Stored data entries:
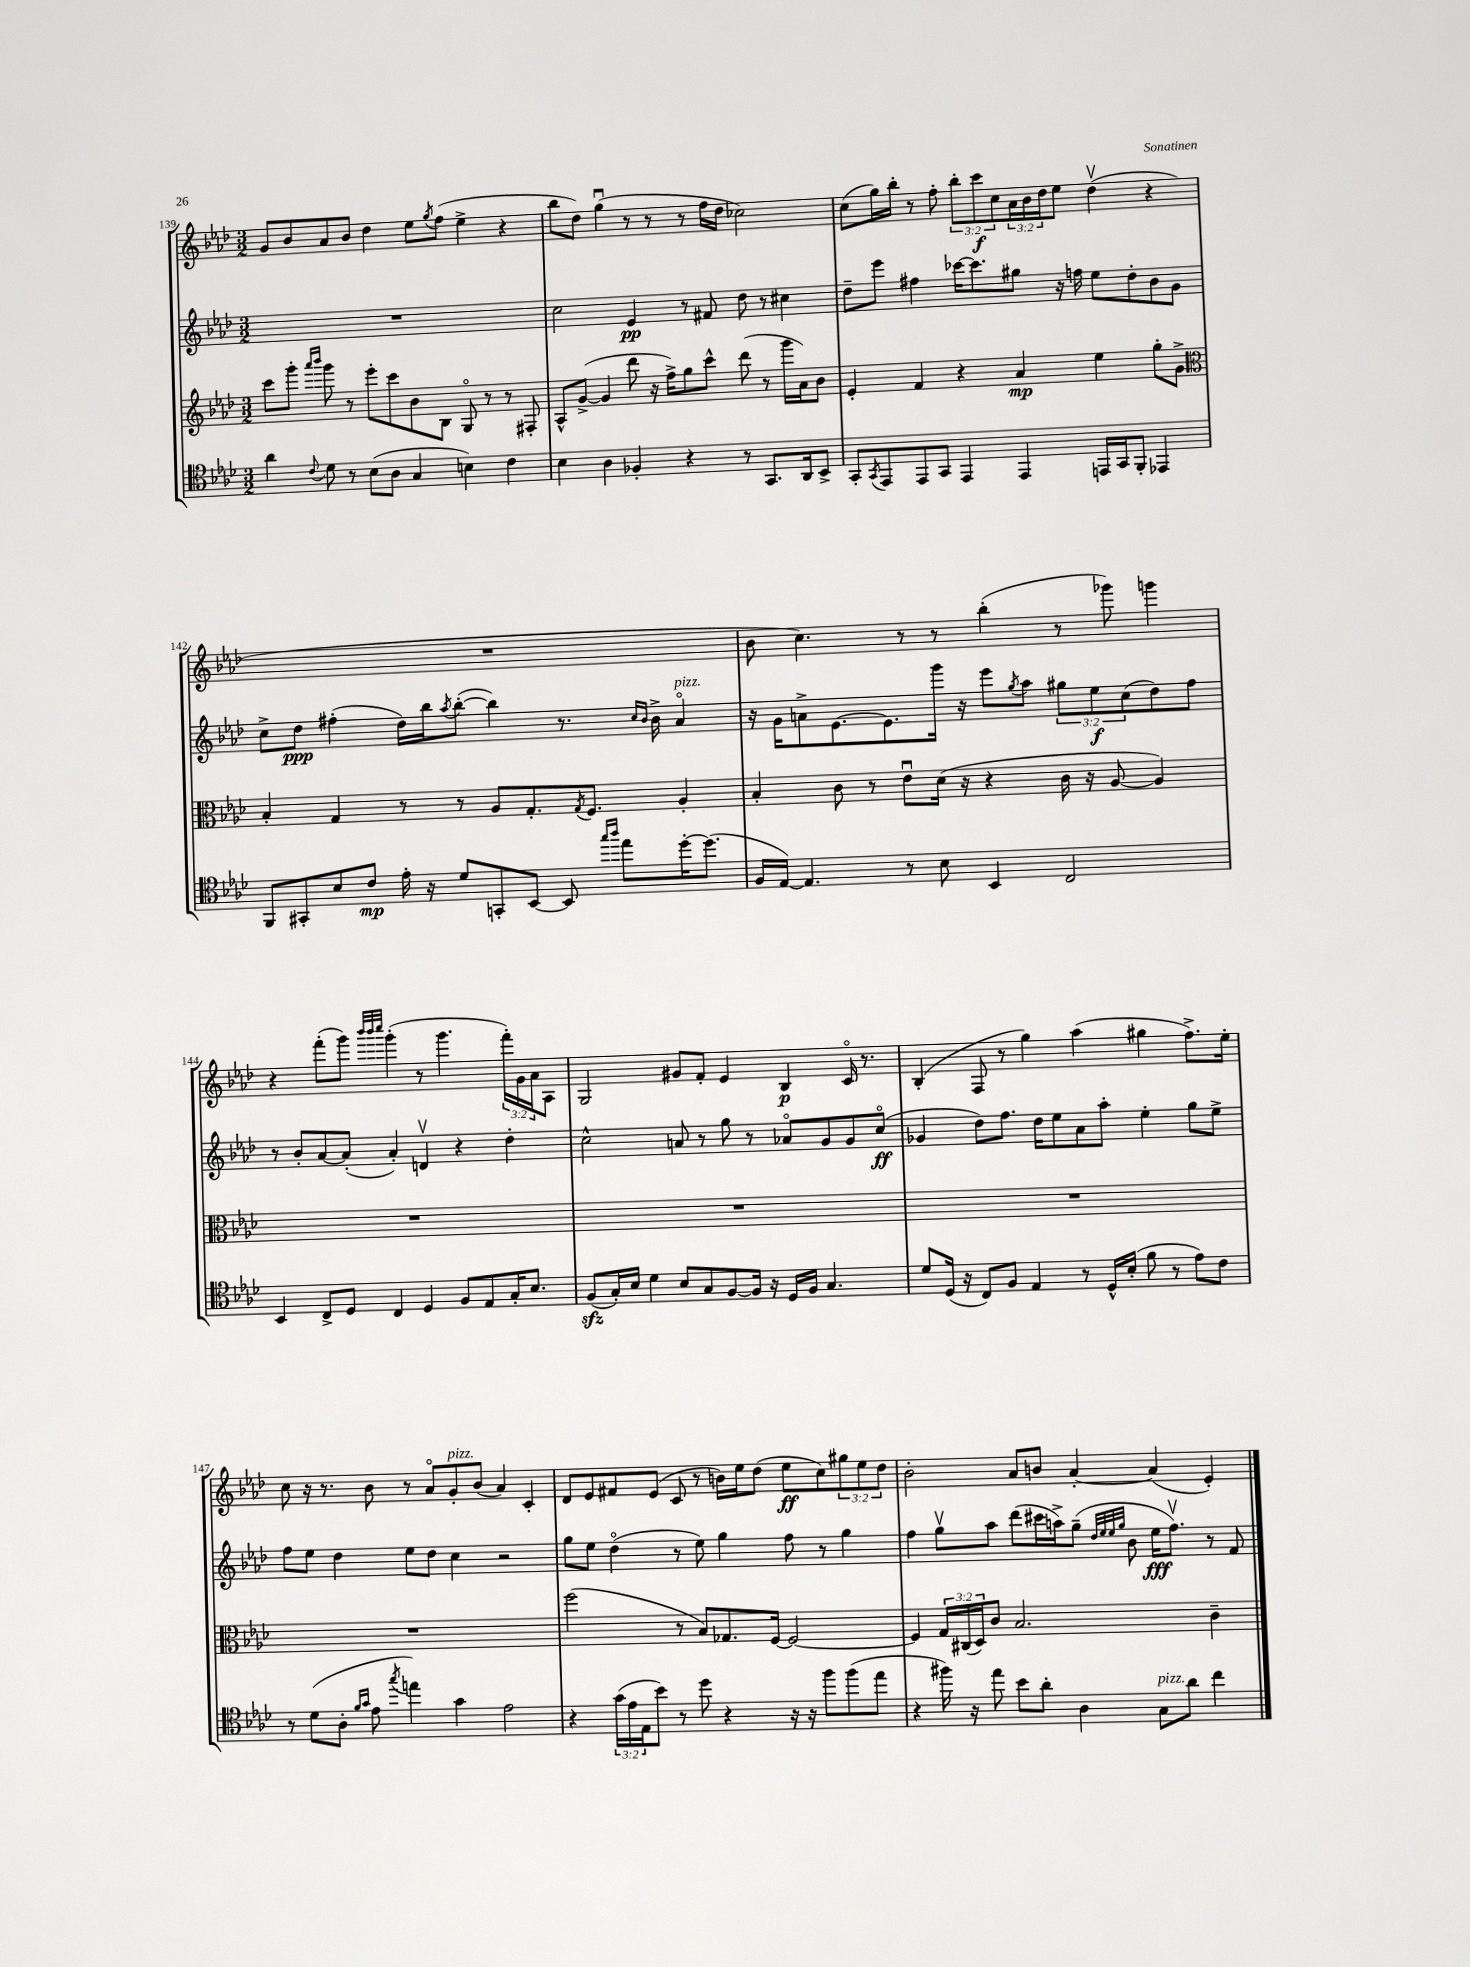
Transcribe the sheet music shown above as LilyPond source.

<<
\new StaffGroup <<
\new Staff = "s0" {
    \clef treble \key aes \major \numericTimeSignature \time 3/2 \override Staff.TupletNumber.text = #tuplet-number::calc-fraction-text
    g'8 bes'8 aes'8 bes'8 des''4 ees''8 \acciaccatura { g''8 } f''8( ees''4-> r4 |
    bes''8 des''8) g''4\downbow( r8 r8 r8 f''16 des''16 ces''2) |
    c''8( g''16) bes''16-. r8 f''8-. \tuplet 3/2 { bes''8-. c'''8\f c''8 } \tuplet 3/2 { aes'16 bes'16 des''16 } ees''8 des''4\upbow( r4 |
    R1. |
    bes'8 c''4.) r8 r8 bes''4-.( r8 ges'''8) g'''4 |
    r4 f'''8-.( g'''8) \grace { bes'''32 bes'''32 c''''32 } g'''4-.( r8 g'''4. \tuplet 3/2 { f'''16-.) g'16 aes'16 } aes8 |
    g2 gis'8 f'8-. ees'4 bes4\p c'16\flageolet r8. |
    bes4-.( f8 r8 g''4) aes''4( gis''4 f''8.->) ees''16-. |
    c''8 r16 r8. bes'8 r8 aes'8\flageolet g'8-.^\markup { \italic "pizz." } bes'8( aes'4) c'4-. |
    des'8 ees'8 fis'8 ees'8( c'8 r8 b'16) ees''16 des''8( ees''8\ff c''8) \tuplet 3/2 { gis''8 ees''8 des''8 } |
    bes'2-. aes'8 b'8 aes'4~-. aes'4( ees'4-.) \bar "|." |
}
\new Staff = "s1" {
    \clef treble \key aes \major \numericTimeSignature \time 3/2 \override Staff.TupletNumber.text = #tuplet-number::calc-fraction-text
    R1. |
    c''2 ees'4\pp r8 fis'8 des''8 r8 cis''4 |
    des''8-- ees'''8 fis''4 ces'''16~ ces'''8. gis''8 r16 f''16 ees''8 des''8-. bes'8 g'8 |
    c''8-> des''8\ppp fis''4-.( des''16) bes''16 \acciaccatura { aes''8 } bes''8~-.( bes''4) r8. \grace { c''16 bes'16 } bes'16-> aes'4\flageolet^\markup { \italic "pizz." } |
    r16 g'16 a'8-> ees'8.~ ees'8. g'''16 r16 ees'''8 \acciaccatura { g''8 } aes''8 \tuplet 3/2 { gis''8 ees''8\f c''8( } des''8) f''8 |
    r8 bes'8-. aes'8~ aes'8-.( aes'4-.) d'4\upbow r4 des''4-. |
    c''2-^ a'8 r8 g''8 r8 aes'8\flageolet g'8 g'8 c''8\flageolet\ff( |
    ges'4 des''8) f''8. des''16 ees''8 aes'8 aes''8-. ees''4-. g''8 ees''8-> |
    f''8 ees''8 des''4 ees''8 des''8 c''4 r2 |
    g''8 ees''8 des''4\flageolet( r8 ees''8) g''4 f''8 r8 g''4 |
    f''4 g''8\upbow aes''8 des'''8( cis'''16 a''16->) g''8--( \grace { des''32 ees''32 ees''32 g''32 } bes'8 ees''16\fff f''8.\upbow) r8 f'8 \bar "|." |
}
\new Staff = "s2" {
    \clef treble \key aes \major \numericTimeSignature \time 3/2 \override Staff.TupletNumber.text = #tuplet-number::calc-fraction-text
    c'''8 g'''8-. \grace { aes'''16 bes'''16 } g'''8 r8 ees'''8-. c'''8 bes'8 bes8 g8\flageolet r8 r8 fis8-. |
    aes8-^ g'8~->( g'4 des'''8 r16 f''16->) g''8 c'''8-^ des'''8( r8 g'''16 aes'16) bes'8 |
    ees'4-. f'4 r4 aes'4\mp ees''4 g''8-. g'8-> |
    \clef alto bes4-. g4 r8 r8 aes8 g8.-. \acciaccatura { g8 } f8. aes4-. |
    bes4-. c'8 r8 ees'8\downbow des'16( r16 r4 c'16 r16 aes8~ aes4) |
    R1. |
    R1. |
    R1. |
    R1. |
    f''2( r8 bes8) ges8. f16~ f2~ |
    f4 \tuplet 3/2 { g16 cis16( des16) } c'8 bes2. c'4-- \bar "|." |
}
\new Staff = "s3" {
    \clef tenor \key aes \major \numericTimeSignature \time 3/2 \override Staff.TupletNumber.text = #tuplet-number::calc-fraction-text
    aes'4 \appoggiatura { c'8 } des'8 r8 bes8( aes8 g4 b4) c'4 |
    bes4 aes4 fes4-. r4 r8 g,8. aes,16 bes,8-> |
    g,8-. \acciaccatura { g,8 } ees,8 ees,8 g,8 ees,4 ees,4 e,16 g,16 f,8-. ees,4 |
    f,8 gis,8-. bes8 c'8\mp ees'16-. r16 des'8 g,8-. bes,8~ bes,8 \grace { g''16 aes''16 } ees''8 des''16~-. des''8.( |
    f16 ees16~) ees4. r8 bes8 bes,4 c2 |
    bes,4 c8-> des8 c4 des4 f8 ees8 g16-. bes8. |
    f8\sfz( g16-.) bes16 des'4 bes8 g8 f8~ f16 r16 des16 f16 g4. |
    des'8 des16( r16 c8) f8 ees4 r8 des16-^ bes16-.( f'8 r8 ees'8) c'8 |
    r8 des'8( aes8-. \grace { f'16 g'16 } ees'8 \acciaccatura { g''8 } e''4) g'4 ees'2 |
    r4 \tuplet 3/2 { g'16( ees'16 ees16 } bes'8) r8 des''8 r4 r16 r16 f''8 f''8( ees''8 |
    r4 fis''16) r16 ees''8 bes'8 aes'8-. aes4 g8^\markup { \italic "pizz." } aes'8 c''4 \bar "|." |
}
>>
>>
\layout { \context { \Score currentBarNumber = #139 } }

◆ Stated problem ◆
Pick out every line in the rows above that contains the string "downbow", and copy each of those lines in full.

◆ Answer to this task ◆
    bes''8 des''8) g''4\downbow( r8 r8 r8 f''16 des''16 ces''2) |
    bes4-. c'8 r8 ees'8\downbow des'16( r16 r4 c'16 r16 aes8~ aes4) |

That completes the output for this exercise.